--- Task item ---
Take the lines below between the one holding "white cheese: [434,622,536,709]" and the one holding "yellow cheese: [500,312,593,389]", inclusive, and copy them exactly. Add nothing.

*** Opening Available data ***

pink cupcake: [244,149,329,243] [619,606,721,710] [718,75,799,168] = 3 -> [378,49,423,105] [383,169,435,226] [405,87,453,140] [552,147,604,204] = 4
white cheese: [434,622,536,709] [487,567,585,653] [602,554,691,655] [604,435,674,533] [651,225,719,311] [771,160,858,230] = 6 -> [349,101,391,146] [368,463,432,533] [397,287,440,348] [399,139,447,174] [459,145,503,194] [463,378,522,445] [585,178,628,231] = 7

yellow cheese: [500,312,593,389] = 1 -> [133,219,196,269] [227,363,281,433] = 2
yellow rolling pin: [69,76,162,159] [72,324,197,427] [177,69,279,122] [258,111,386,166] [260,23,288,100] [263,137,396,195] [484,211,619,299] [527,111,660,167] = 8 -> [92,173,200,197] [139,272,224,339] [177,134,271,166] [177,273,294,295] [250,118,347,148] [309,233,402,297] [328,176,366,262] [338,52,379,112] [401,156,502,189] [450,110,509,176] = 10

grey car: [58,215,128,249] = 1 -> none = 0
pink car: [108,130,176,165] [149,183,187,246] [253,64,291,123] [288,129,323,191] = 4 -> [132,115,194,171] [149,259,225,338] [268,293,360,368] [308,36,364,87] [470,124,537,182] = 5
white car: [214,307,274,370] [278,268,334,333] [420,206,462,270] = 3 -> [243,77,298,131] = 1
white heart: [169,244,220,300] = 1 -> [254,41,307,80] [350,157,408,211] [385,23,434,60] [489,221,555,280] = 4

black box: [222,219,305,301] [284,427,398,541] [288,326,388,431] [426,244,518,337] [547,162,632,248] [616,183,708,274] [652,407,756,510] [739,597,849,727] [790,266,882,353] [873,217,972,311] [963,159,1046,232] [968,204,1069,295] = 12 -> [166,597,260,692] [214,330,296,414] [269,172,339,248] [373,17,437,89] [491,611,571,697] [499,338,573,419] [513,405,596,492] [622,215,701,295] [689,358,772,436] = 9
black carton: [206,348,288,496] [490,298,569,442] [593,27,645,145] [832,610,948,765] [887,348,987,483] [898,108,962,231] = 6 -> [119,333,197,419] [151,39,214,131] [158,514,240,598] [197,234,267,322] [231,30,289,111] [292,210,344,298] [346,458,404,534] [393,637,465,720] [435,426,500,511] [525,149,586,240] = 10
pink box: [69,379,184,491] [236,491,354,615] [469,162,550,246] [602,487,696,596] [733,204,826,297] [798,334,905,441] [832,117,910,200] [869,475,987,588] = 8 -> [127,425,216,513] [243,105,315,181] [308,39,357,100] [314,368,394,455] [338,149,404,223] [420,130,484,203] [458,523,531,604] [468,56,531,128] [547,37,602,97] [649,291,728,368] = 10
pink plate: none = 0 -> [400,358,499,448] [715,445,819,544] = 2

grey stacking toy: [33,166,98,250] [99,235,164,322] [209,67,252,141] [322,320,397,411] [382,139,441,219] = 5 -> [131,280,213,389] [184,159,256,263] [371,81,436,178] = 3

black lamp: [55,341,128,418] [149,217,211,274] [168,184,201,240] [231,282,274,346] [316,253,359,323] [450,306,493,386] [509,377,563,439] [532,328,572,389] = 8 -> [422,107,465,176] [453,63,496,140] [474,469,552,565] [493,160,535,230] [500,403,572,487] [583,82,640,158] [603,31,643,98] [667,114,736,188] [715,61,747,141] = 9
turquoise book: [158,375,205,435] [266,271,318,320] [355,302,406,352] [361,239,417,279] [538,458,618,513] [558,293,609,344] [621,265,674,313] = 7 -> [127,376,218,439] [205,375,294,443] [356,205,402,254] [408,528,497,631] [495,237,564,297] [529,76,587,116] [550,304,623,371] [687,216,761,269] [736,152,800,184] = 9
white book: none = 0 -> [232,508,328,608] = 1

*** Closing Available data ***

--- Response below ---
white cheese: [434,622,536,709] [487,567,585,653] [602,554,691,655] [604,435,674,533] [651,225,719,311] [771,160,858,230] = 6 -> [349,101,391,146] [368,463,432,533] [397,287,440,348] [399,139,447,174] [459,145,503,194] [463,378,522,445] [585,178,628,231] = 7

yellow cheese: [500,312,593,389] = 1 -> [133,219,196,269] [227,363,281,433] = 2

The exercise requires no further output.